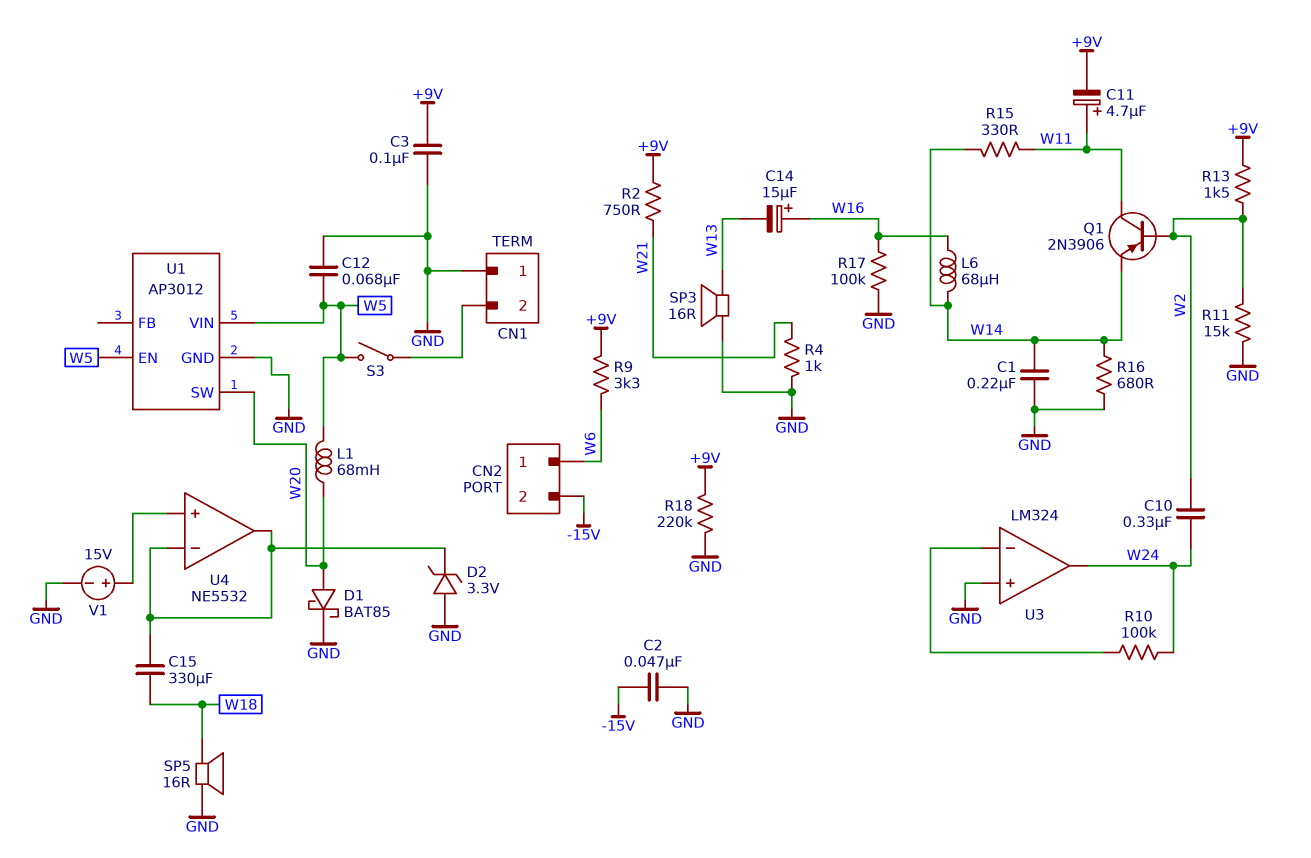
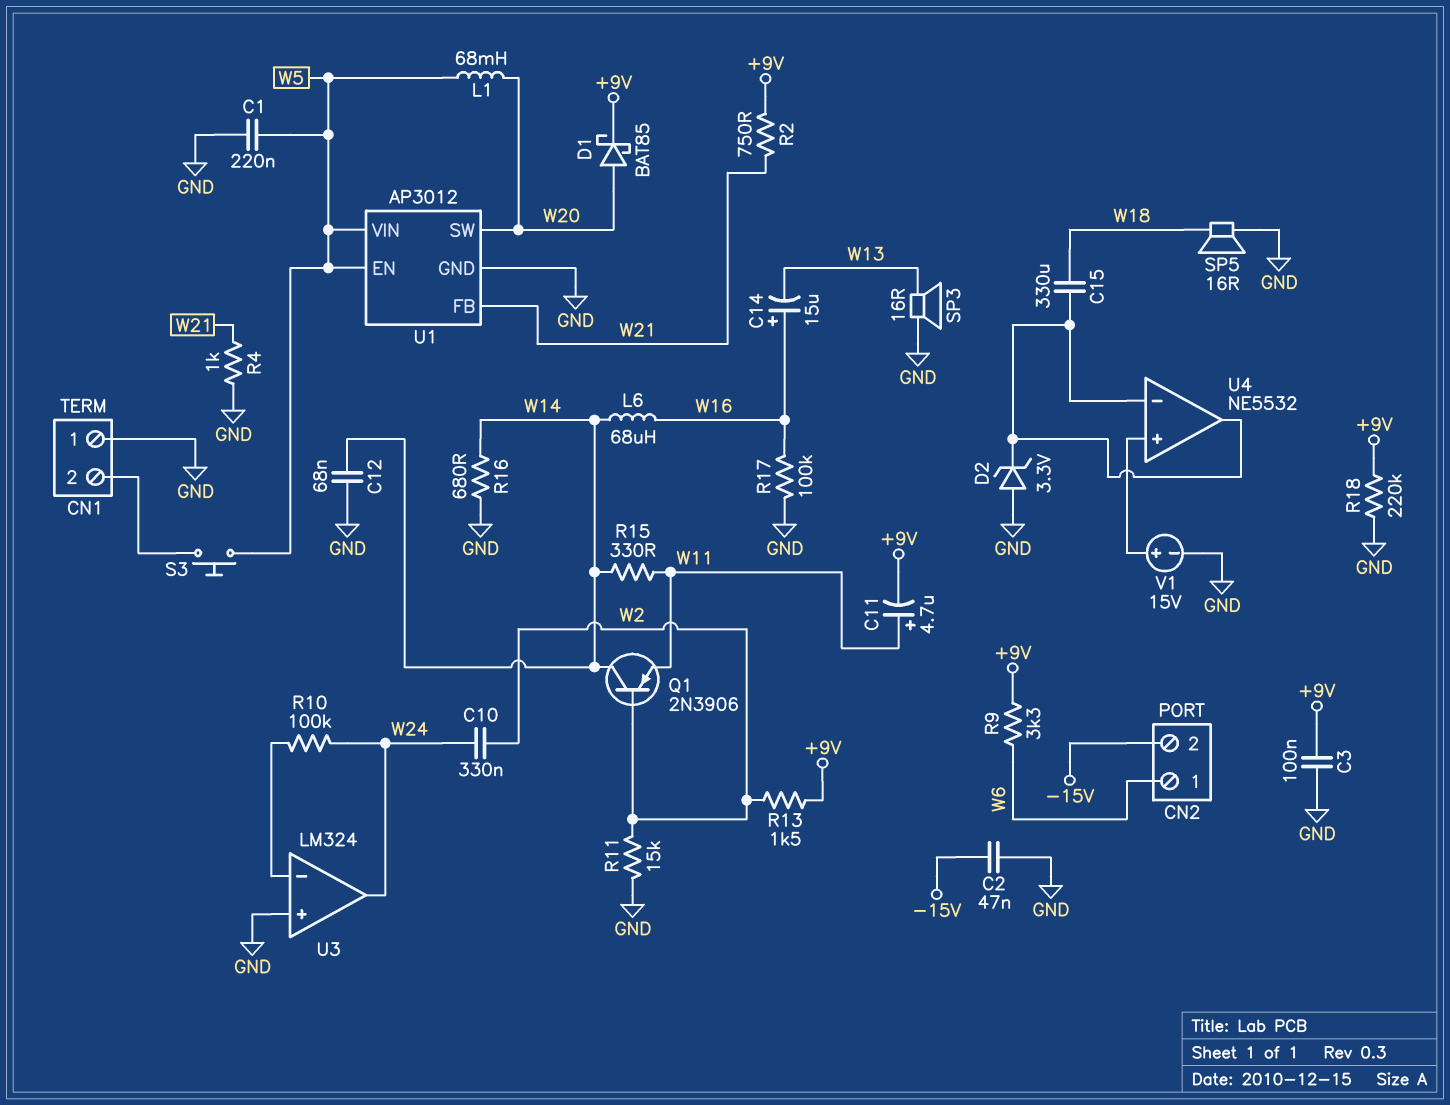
C1: 220nF (GND, W14) -> 220nF (GND, W5)
C12: 68nF (GND, W5) -> 68nF (GND, W14)
D1: schottky BAT85 (A W20, K GND) -> schottky BAT85 (A W20, K +9V)
Q1: PNP 2N3906 (B W2, C W11, E W14) -> PNP 2N3906 (B W2, C W14, E W11)
S3: switch (CN1/2, W5) -> button (CN1/2, W5)
U1 pin FB: none -> W21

-----

Exercise prompt. Please give again, exactly and only, the lines from the top of the listing above through the line that has "S3: switch (CN1/2, W5) -> button (CN1/2, W5)", with pictures left out.

Written response.
C1: 220nF (GND, W14) -> 220nF (GND, W5)
C12: 68nF (GND, W5) -> 68nF (GND, W14)
D1: schottky BAT85 (A W20, K GND) -> schottky BAT85 (A W20, K +9V)
Q1: PNP 2N3906 (B W2, C W11, E W14) -> PNP 2N3906 (B W2, C W14, E W11)
S3: switch (CN1/2, W5) -> button (CN1/2, W5)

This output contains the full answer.